### Data section
----------------------------------------

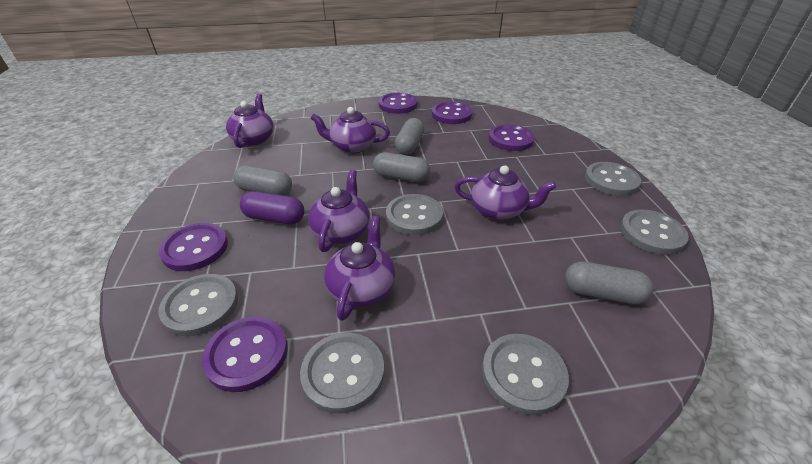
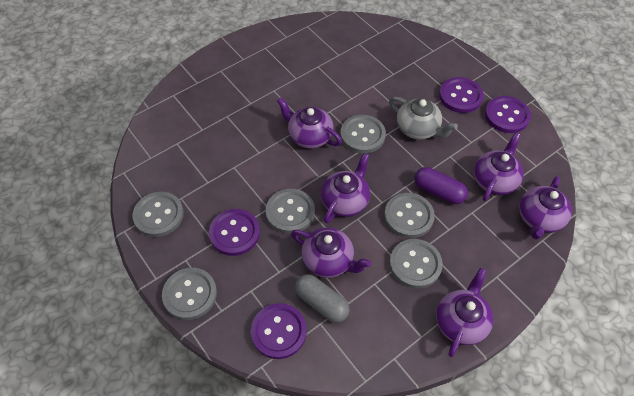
grey capsule: 4 -> 1
grey teapot: 0 -> 1
purple button: 5 -> 4
purple teapot: 5 -> 6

----------------------------------------

### Work to complete
Pictures included in the data should be dropped; everything else must be repeated exactly.

### Solution to the problem
grey capsule: 4 -> 1
grey teapot: 0 -> 1
purple button: 5 -> 4
purple teapot: 5 -> 6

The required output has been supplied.